▶ [What the task asks]
Rewrite every line of the listing below as a JSON list of strings, one string per line, leaving out blank lines.

▶ [Data records]
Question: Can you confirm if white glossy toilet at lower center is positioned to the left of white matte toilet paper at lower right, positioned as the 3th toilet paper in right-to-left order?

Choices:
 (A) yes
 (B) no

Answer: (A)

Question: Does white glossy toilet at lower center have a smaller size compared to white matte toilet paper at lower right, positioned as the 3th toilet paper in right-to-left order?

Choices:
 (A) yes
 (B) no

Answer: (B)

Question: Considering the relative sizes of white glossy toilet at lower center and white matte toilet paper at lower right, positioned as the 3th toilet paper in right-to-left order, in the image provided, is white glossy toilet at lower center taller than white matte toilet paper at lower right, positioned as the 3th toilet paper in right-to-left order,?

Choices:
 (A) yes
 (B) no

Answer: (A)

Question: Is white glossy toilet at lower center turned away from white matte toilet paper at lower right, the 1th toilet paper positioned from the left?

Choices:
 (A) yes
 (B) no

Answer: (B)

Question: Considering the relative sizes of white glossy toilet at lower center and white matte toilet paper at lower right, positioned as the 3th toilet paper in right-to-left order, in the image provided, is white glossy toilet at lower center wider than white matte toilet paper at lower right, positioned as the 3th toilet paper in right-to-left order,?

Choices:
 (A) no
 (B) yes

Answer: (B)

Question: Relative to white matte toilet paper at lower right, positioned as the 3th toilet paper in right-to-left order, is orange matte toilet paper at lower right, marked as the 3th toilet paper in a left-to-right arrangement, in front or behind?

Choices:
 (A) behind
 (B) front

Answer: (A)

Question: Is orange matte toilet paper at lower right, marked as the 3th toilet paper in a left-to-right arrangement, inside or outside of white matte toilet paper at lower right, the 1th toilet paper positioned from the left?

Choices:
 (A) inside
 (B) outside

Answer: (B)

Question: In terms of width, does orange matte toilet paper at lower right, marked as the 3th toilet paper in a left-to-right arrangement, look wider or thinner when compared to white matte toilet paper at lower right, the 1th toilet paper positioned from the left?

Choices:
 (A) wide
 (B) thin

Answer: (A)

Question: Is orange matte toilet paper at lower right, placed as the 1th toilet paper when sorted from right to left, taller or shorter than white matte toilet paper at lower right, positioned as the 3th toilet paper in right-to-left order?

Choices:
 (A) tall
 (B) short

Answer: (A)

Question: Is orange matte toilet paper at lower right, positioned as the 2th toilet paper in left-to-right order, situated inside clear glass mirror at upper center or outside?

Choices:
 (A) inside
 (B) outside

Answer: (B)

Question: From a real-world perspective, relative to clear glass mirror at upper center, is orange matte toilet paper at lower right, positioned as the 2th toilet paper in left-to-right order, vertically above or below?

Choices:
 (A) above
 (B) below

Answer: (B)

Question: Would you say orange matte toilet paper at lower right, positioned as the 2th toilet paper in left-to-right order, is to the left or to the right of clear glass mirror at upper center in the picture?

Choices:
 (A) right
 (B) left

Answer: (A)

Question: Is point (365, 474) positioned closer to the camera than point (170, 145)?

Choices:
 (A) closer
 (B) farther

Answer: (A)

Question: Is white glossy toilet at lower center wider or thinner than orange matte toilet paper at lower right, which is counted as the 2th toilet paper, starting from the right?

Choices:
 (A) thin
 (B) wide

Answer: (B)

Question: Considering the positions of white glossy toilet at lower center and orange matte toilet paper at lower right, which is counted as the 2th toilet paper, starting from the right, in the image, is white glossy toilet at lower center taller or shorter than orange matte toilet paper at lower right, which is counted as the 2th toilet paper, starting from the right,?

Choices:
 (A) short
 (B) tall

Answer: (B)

▶ [Result of the task]
[
  "Question: Can you confirm if white glossy toilet at lower center is positioned to the left of white matte toilet paper at lower right, positioned as the 3th toilet paper in right-to-left order?",
  "Choices:",
  " (A) yes",
  " (B) no",
  "Answer: (A)",
  "Question: Does white glossy toilet at lower center have a smaller size compared to white matte toilet paper at lower right, positioned as the 3th toilet paper in right-to-left order?",
  "Choices:",
  " (A) yes",
  " (B) no",
  "Answer: (B)",
  "Question: Considering the relative sizes of white glossy toilet at lower center and white matte toilet paper at lower right, positioned as the 3th toilet paper in right-to-left order, in the image provided, is white glossy toilet at lower center taller than white matte toilet paper at lower right, positioned as the 3th toilet paper in right-to-left order,?",
  "Choices:",
  " (A) yes",
  " (B) no",
  "Answer: (A)",
  "Question: Is white glossy toilet at lower center turned away from white matte toilet paper at lower right, the 1th toilet paper positioned from the left?",
  "Choices:",
  " (A) yes",
  " (B) no",
  "Answer: (B)",
  "Question: Considering the relative sizes of white glossy toilet at lower center and white matte toilet paper at lower right, positioned as the 3th toilet paper in right-to-left order, in the image provided, is white glossy toilet at lower center wider than white matte toilet paper at lower right, positioned as the 3th toilet paper in right-to-left order,?",
  "Choices:",
  " (A) no",
  " (B) yes",
  "Answer: (B)",
  "Question: Relative to white matte toilet paper at lower right, positioned as the 3th toilet paper in right-to-left order, is orange matte toilet paper at lower right, marked as the 3th toilet paper in a left-to-right arrangement, in front or behind?",
  "Choices:",
  " (A) behind",
  " (B) front",
  "Answer: (A)",
  "Question: Is orange matte toilet paper at lower right, marked as the 3th toilet paper in a left-to-right arrangement, inside or outside of white matte toilet paper at lower right, the 1th toilet paper positioned from the left?",
  "Choices:",
  " (A) inside",
  " (B) outside",
  "Answer: (B)",
  "Question: In terms of width, does orange matte toilet paper at lower right, marked as the 3th toilet paper in a left-to-right arrangement, look wider or thinner when compared to white matte toilet paper at lower right, the 1th toilet paper positioned from the left?",
  "Choices:",
  " (A) wide",
  " (B) thin",
  "Answer: (A)",
  "Question: Is orange matte toilet paper at lower right, placed as the 1th toilet paper when sorted from right to left, taller or shorter than white matte toilet paper at lower right, positioned as the 3th toilet paper in right-to-left order?",
  "Choices:",
  " (A) tall",
  " (B) short",
  "Answer: (A)",
  "Question: Is orange matte toilet paper at lower right, positioned as the 2th toilet paper in left-to-right order, situated inside clear glass mirror at upper center or outside?",
  "Choices:",
  " (A) inside",
  " (B) outside",
  "Answer: (B)",
  "Question: From a real-world perspective, relative to clear glass mirror at upper center, is orange matte toilet paper at lower right, positioned as the 2th toilet paper in left-to-right order, vertically above or below?",
  "Choices:",
  " (A) above",
  " (B) below",
  "Answer: (B)",
  "Question: Would you say orange matte toilet paper at lower right, positioned as the 2th toilet paper in left-to-right order, is to the left or to the right of clear glass mirror at upper center in the picture?",
  "Choices:",
  " (A) right",
  " (B) left",
  "Answer: (A)",
  "Question: Is point (365, 474) positioned closer to the camera than point (170, 145)?",
  "Choices:",
  " (A) closer",
  " (B) farther",
  "Answer: (A)",
  "Question: Is white glossy toilet at lower center wider or thinner than orange matte toilet paper at lower right, which is counted as the 2th toilet paper, starting from the right?",
  "Choices:",
  " (A) thin",
  " (B) wide",
  "Answer: (B)",
  "Question: Considering the positions of white glossy toilet at lower center and orange matte toilet paper at lower right, which is counted as the 2th toilet paper, starting from the right, in the image, is white glossy toilet at lower center taller or shorter than orange matte toilet paper at lower right, which is counted as the 2th toilet paper, starting from the right,?",
  "Choices:",
  " (A) short",
  " (B) tall",
  "Answer: (B)"
]